→ EXERCISE DETAILS
Among the entries that follow, find every line with the word "down" and copy it.

= Beginning of Section =

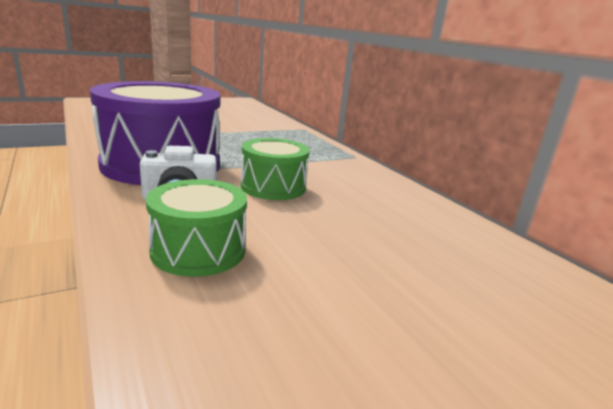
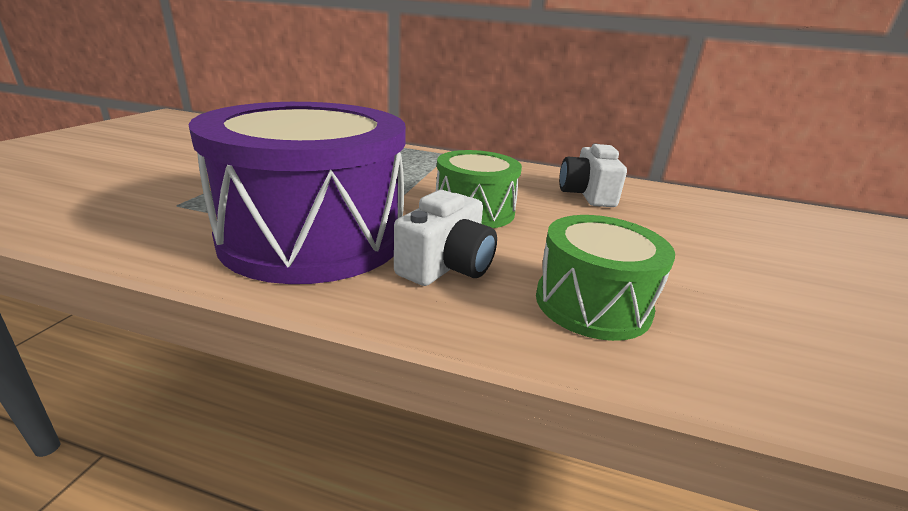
camera: 45 degrees left, 5 degrees up
(395, 212) = (587, 194): none -> white camera

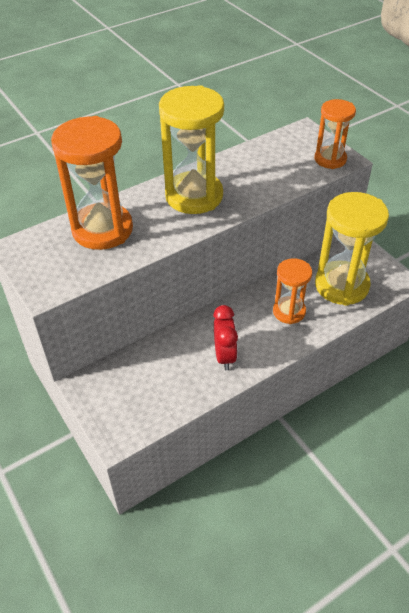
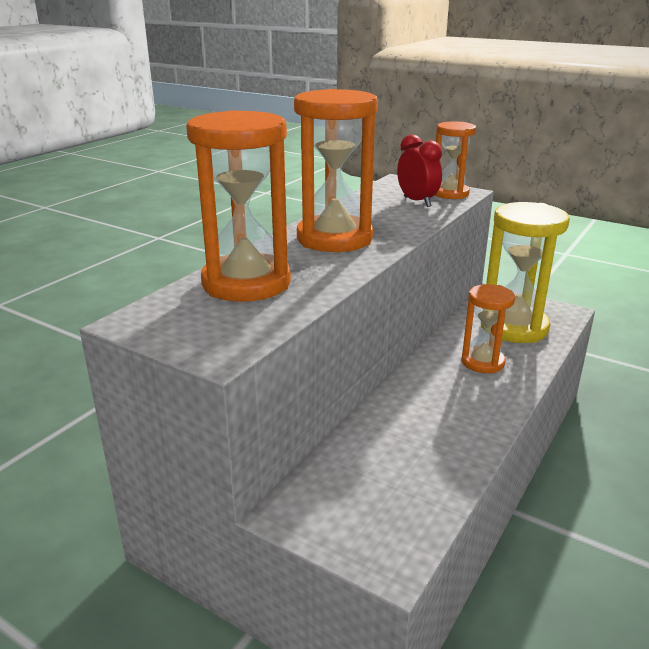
camera: 25 degrees left, 20 degrees down
(194, 196) = (334, 238): yellow hourglass -> orange hourglass
(224, 356) = (451, 423): red clock -> red clock (417, 202)

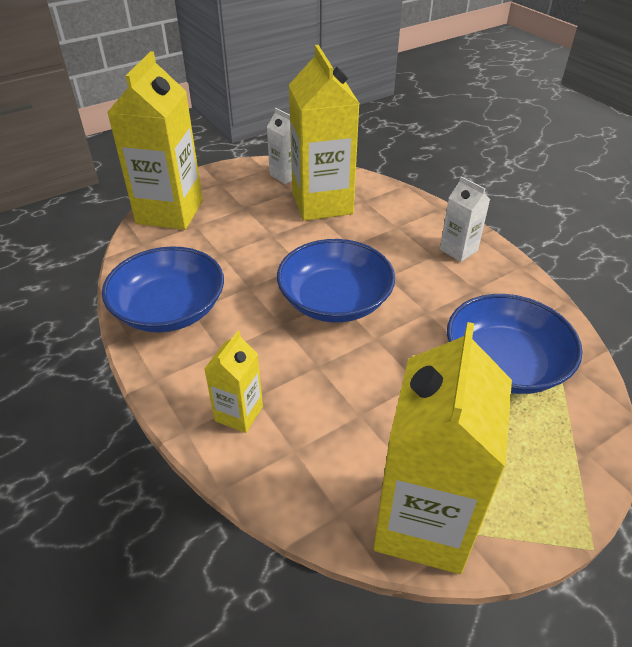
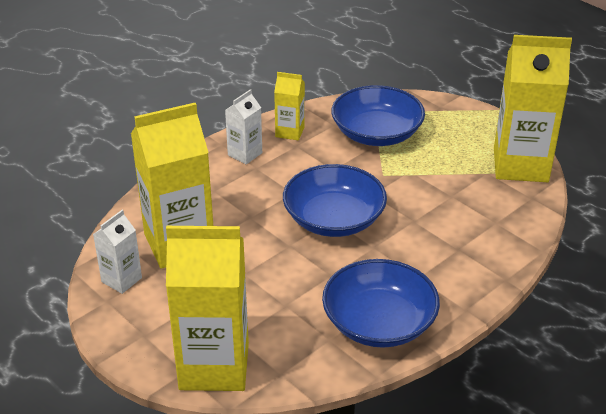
camera: 100 degrees left, 5 degrees down
(239, 413) = (478, 254): yellow carton -> yellow carton (290, 132)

= End of Section =

→ ANSWER SPACE
camera: 25 degrees left, 20 degrees down
camera: 100 degrees left, 5 degrees down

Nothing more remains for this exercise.